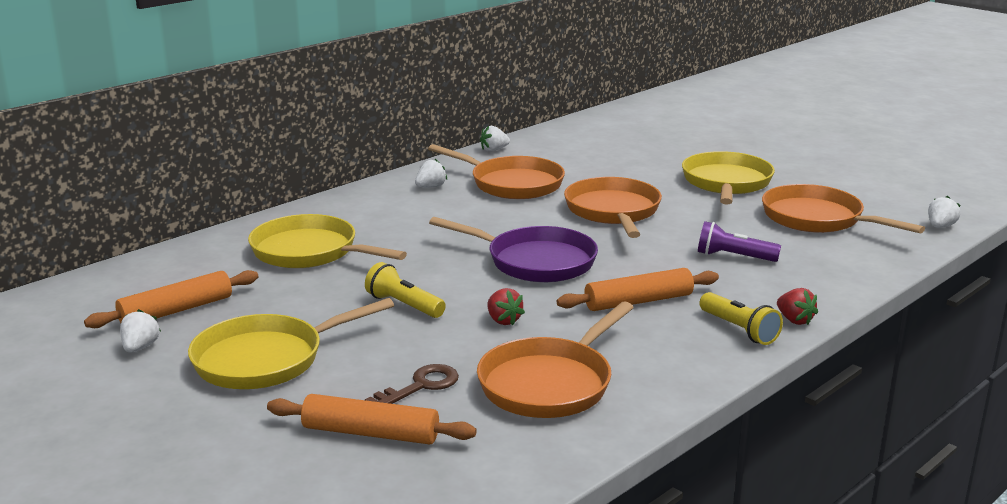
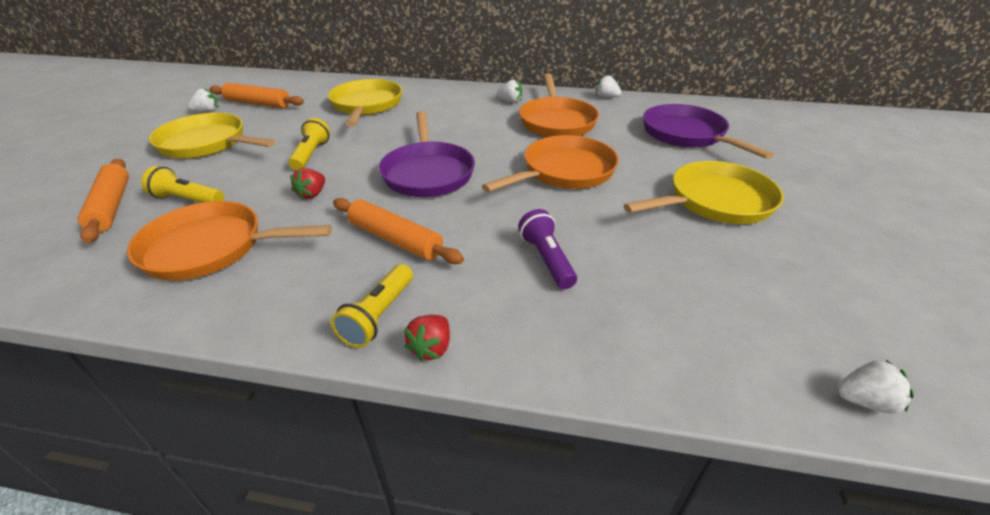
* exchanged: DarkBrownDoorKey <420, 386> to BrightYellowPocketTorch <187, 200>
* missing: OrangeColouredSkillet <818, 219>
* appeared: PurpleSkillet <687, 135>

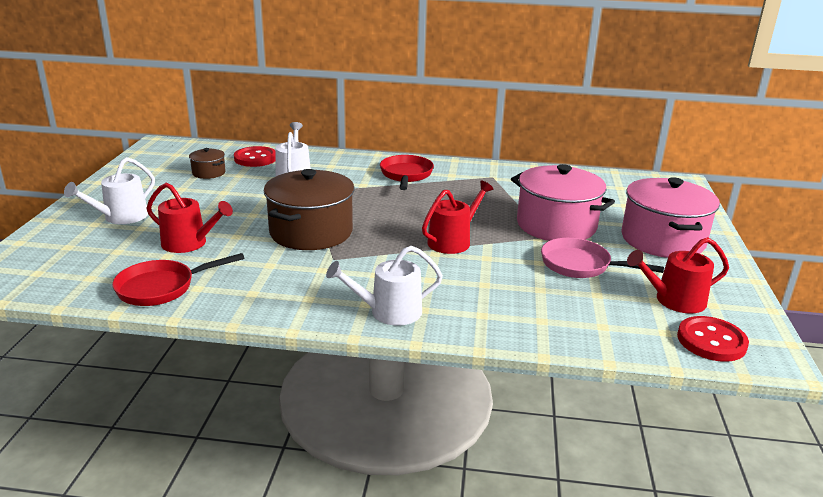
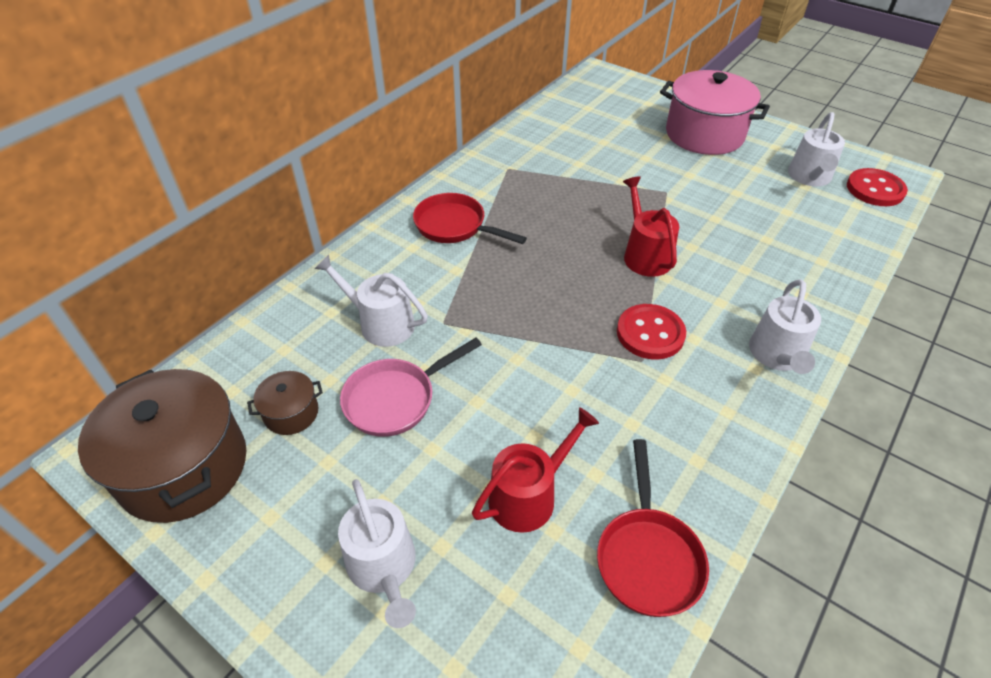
* relocated: ScarletShirtButton <255, 158> to <650, 333>
* relocated: DarkBrownPot <311, 232> to <183, 467>
* missing: RosyPot <556, 225>
* relocated: RosySkillet <580, 265> to <396, 399>
* colour: ScarletWateringCan <674, 300> to PureWhiteWateringCan <810, 177>

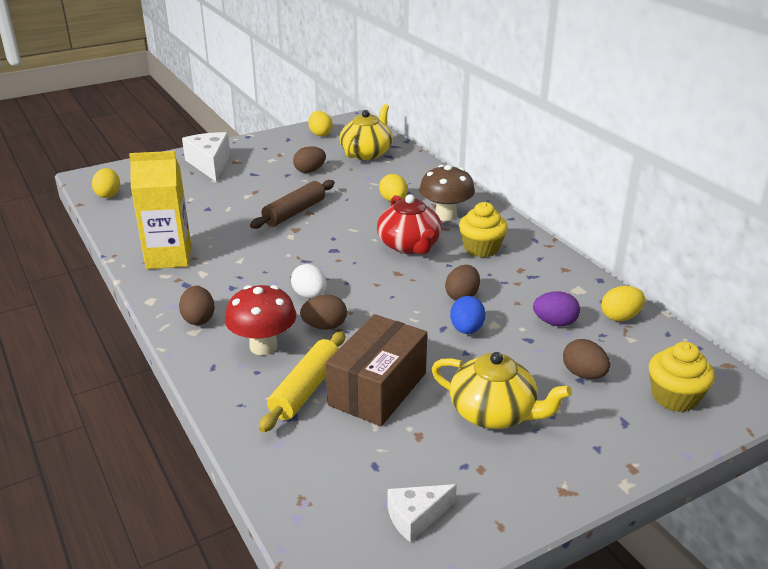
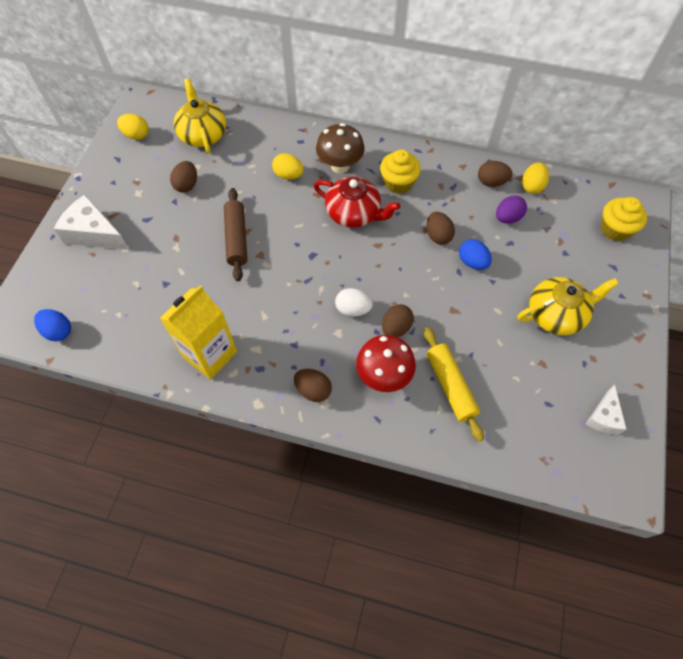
* colour: BrightYellowToyEgg <108, 195> to RoyalBlueToyEgg <58, 331>
* missing: DarkBrownParcel <378, 389>
* relocated: DarkBrownToyEgg <583, 374> to <491, 182>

> EXERCISE AIM
The data is to be printed again exactly, but without its pictures.

> REPLY TO THE EXERCISE
* exchanged: DarkBrownDoorKey <420, 386> to BrightYellowPocketTorch <187, 200>
* missing: OrangeColouredSkillet <818, 219>
* appeared: PurpleSkillet <687, 135>

* relocated: ScarletShirtButton <255, 158> to <650, 333>
* relocated: DarkBrownPot <311, 232> to <183, 467>
* missing: RosyPot <556, 225>
* relocated: RosySkillet <580, 265> to <396, 399>
* colour: ScarletWateringCan <674, 300> to PureWhiteWateringCan <810, 177>

* colour: BrightYellowToyEgg <108, 195> to RoyalBlueToyEgg <58, 331>
* missing: DarkBrownParcel <378, 389>
* relocated: DarkBrownToyEgg <583, 374> to <491, 182>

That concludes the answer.